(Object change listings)
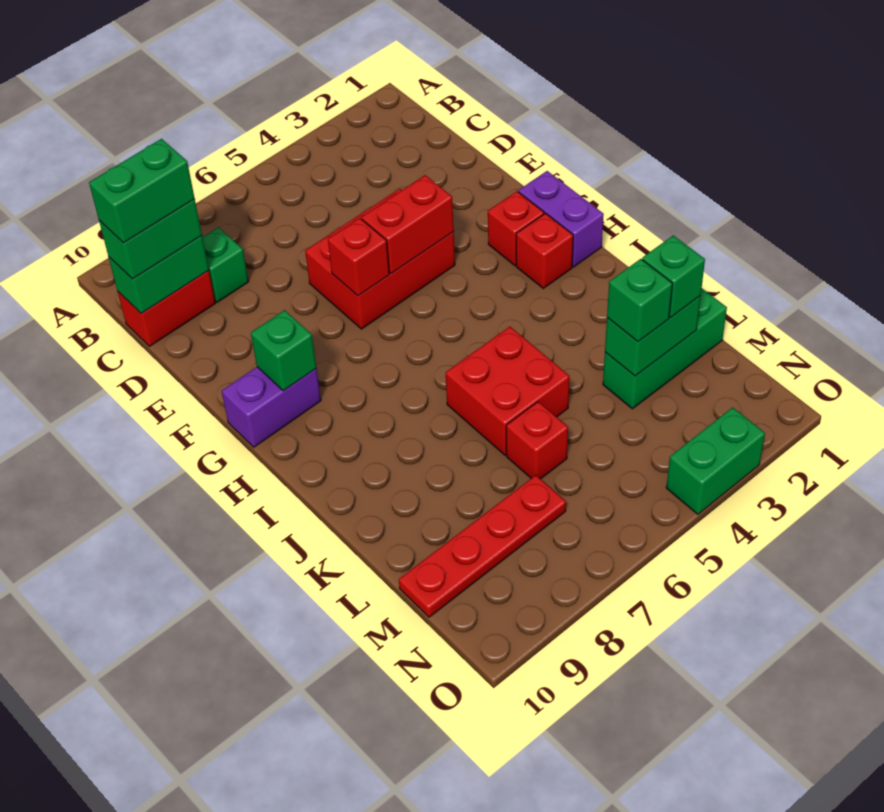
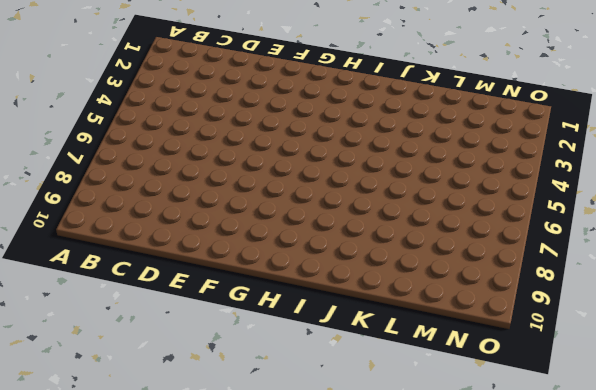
none -> green brick C8 level 1
none -> red brick C9:C10 level 1
none -> red brick E4:F6 level 1

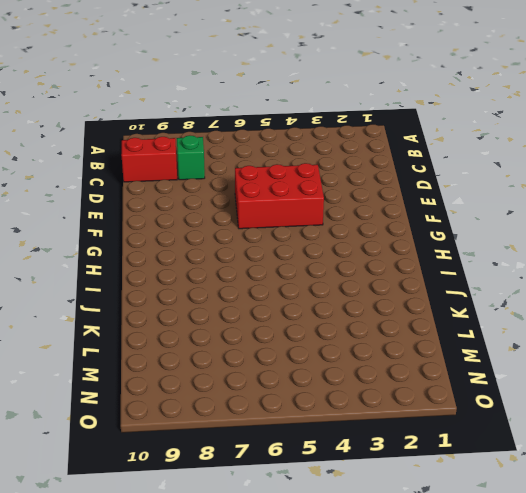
none -> purple brick G1:H1 level 1
none -> red brick G2 level 1
none -> purple brick G9:G10 level 1

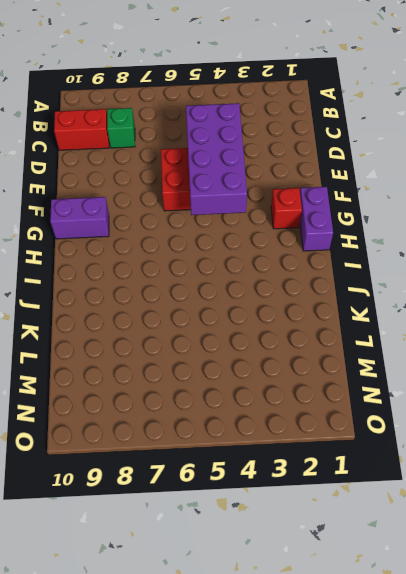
purple brick D4:G5 level 2 -> red brick F4:F5 level 2
none -> red brick H2 level 1
none -> red brick J5:K6 level 1
none -> green brick L1:L3 level 1

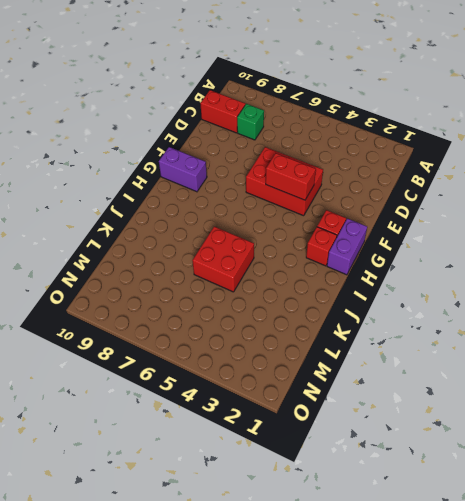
none -> green brick L1:L3 level 1
none -> red brick L6 level 1
none -> red plate M7:M10 level 1

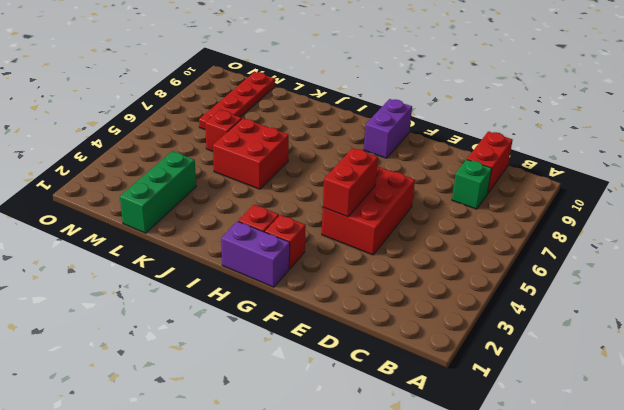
none -> green brick O3:O4 level 1
none -> green brick C9:C10 level 2
none -> red brick F6 level 2

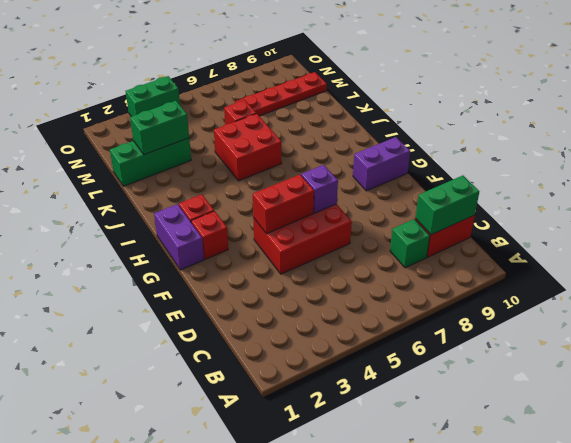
purple brick F6 level 2 -> red brick F6 level 2
none -> green brick G9 level 2
none -> green brick C9:C10 level 3
none -> green brick L2 level 3

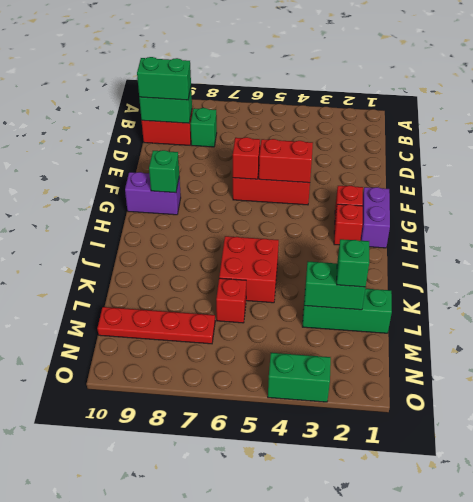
none -> green brick L3 level 3
none -> green brick C9:C10 level 4

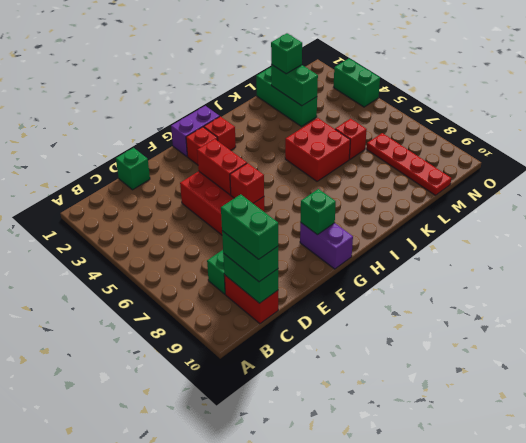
green brick D1 level 1 -> green brick L3 level 3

*Problem details:* Restate every entry above word for word; no picture belongs in the copy.

*Answer for the task:*
none -> green brick C8 level 1
none -> red brick C9:C10 level 1
none -> red brick E4:F6 level 1

none -> purple brick G1:H1 level 1
none -> red brick G2 level 1
none -> purple brick G9:G10 level 1

purple brick D4:G5 level 2 -> red brick F4:F5 level 2
none -> red brick H2 level 1
none -> red brick J5:K6 level 1
none -> green brick L1:L3 level 1

none -> green brick L1:L3 level 1
none -> red brick L6 level 1
none -> red plate M7:M10 level 1

none -> green brick O3:O4 level 1
none -> green brick C9:C10 level 2
none -> red brick F6 level 2

purple brick F6 level 2 -> red brick F6 level 2
none -> green brick G9 level 2
none -> green brick C9:C10 level 3
none -> green brick L2 level 3

none -> green brick L3 level 3
none -> green brick C9:C10 level 4

green brick D1 level 1 -> green brick L3 level 3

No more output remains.